Your instructions: Entries follow. Return each line that contains the word "counterclockwise".

[Scene difference descriptions]
——————————

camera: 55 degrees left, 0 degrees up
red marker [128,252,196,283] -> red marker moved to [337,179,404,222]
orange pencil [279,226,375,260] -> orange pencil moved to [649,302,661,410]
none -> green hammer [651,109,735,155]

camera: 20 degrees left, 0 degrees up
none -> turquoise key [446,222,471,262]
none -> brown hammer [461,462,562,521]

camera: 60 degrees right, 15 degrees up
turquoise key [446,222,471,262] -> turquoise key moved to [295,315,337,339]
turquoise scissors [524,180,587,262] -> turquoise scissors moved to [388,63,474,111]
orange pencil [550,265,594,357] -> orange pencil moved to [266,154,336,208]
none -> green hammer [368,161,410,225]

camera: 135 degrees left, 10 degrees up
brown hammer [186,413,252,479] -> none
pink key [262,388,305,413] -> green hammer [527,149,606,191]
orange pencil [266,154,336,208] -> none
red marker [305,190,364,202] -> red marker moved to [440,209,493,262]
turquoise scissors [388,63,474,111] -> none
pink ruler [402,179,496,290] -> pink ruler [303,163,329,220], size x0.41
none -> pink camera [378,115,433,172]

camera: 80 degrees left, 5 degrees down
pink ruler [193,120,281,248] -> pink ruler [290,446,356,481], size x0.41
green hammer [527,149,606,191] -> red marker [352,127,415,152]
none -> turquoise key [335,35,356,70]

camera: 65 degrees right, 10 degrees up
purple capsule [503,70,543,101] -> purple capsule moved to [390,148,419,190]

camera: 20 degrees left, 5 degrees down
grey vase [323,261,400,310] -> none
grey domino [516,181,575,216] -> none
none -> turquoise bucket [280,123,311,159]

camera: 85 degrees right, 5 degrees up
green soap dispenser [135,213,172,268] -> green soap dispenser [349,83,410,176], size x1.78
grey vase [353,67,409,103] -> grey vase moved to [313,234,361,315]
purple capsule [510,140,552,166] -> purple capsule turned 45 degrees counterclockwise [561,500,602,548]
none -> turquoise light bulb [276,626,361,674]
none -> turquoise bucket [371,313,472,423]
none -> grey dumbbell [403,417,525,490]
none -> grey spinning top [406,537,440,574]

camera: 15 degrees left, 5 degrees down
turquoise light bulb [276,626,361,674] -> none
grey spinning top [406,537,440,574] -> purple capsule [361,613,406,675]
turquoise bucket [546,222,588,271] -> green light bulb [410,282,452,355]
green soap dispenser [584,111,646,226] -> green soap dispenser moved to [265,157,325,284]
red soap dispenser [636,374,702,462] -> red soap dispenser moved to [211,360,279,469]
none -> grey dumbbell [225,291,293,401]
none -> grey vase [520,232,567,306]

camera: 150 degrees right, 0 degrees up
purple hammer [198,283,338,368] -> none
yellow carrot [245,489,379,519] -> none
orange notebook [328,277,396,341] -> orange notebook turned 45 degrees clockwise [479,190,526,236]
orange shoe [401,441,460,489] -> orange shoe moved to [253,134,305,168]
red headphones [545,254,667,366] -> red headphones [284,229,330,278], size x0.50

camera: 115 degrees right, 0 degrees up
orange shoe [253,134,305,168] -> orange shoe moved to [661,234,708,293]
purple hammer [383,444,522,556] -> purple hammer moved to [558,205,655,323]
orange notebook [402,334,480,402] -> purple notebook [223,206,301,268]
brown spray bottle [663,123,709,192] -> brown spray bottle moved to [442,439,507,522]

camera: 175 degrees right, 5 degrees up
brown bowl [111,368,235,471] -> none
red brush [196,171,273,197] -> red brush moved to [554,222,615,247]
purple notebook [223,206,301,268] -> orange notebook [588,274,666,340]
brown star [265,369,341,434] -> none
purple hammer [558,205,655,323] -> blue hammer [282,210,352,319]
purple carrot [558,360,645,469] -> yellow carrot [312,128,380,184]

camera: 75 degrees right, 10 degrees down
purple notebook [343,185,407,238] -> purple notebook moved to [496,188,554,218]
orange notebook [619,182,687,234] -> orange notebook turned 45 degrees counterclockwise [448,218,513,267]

——————————

Task output:
purple capsule [510,140,552,166] -> purple capsule turned 45 degrees counterclockwise [561,500,602,548]
orange notebook [619,182,687,234] -> orange notebook turned 45 degrees counterclockwise [448,218,513,267]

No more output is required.